:: WORKING DATA ::
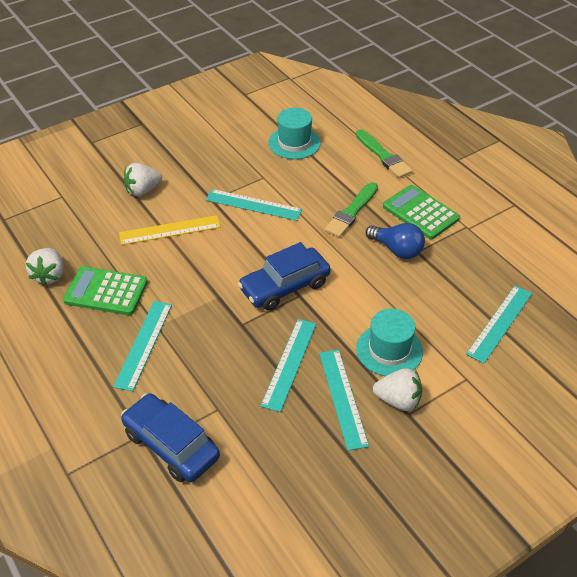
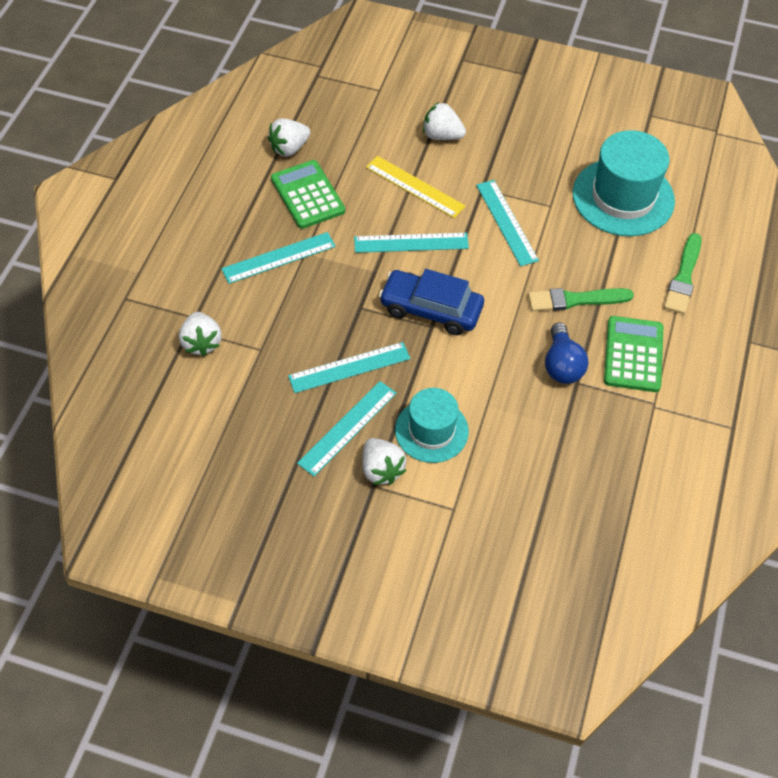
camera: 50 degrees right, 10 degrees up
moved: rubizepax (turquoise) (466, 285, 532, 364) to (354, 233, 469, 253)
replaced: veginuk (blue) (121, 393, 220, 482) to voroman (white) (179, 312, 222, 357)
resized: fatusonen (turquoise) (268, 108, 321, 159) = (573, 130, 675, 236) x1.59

==

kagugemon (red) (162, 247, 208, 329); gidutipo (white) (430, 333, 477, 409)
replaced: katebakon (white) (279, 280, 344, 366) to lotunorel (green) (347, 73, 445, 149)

==

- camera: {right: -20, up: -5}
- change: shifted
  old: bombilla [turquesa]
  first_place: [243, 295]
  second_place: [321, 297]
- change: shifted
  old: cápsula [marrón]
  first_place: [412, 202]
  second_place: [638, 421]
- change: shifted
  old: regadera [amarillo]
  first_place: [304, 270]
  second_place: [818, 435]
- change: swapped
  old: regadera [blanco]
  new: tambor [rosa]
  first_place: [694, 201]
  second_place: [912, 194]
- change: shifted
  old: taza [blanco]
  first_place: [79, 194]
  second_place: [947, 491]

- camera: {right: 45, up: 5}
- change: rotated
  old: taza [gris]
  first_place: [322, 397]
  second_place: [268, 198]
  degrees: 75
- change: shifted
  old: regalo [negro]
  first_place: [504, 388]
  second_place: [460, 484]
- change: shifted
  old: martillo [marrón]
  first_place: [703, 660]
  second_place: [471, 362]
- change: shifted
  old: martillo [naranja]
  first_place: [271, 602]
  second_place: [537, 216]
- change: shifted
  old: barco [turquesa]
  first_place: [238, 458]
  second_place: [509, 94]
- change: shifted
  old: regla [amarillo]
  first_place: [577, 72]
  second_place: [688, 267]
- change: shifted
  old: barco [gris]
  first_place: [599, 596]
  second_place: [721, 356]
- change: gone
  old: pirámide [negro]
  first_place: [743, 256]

:: ABOUT THIS EXERCISE ::
Your job is to return all lines above that hold the word "regadera".

:: TASK RESULT ::
  old: regadera [amarillo]
  old: regadera [blanco]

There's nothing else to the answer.